### Task statement
Copy out only those lines running from the line with "(472, 173) = (368, 151): brown" to the end of the listing, keeping each one exactly as it is.

### Dataset records

********

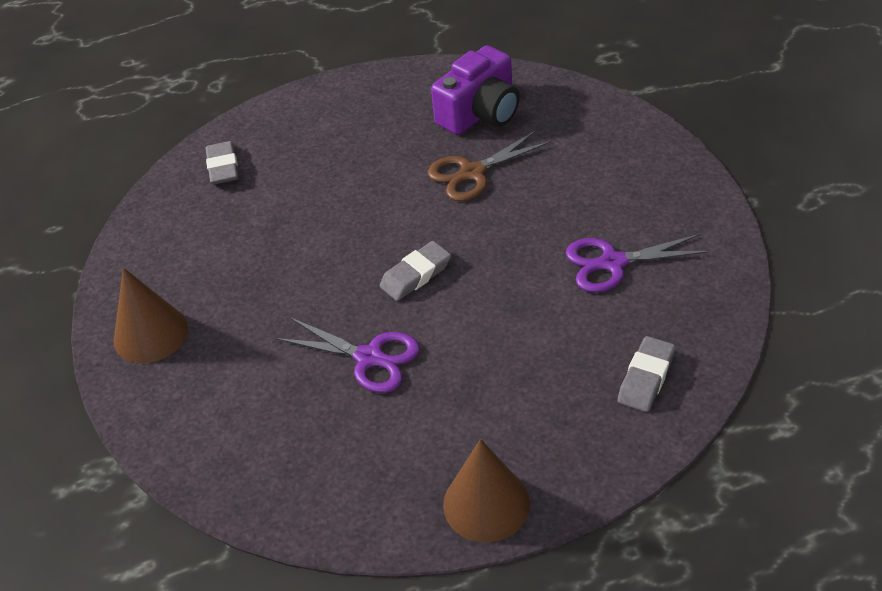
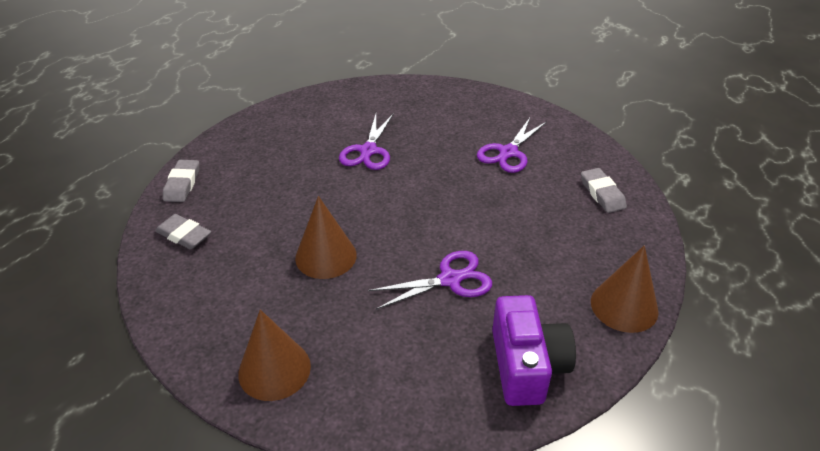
camera: 50 degrees left, 5 degrees down
(300, 261) = (326, 256): none -> brown cone
(416, 275) = (412, 219): grey eraser -> grey eraser (182, 184)
(472, 173) = (368, 151): brown scissors -> purple scissors
(480, 113) = (328, 120): purple camera -> purple camera (526, 365)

********

### Reply to the task
(472, 173) = (368, 151): brown scissors -> purple scissors
(480, 113) = (328, 120): purple camera -> purple camera (526, 365)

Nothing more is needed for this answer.